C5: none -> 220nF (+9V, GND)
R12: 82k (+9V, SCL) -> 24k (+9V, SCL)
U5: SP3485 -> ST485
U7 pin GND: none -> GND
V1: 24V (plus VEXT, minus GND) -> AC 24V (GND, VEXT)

● **Goal of the exercise**
Where the records above contain a line with "U5: SP3485 -> ST485", repeat that line and each later line through the end, exactly, and nothing more.

● **Exercise answer**
U5: SP3485 -> ST485
U7 pin GND: none -> GND
V1: 24V (plus VEXT, minus GND) -> AC 24V (GND, VEXT)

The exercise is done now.